[[ Available data open ]]

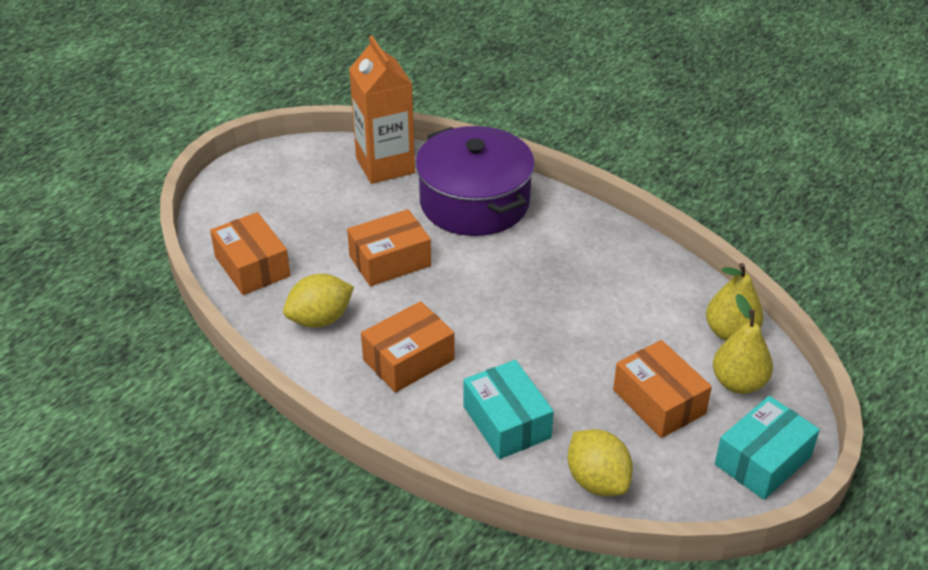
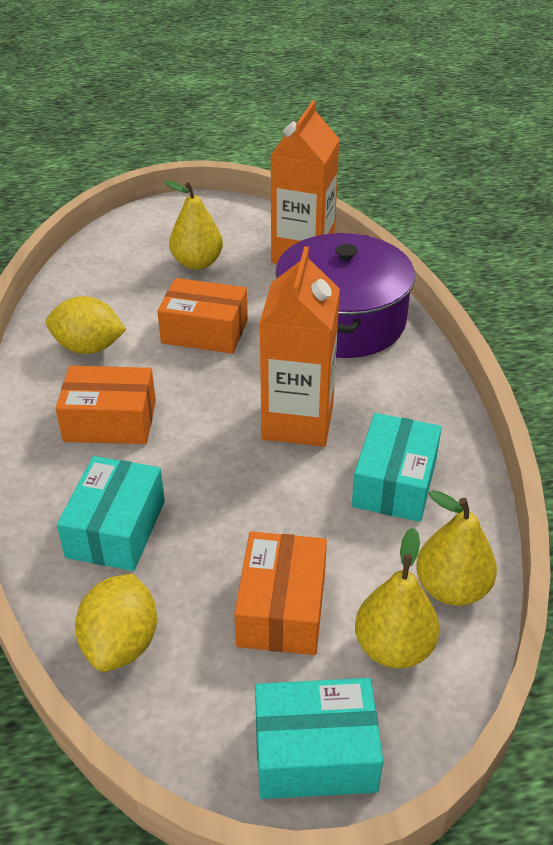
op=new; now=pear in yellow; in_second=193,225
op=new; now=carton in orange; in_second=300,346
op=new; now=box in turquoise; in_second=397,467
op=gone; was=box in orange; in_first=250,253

[[ Available data closed ]]

Required work:
Return all of the material exactly, without pictures.

Response to the exercise:
op=new; now=pear in yellow; in_second=193,225
op=new; now=carton in orange; in_second=300,346
op=new; now=box in turquoise; in_second=397,467
op=gone; was=box in orange; in_first=250,253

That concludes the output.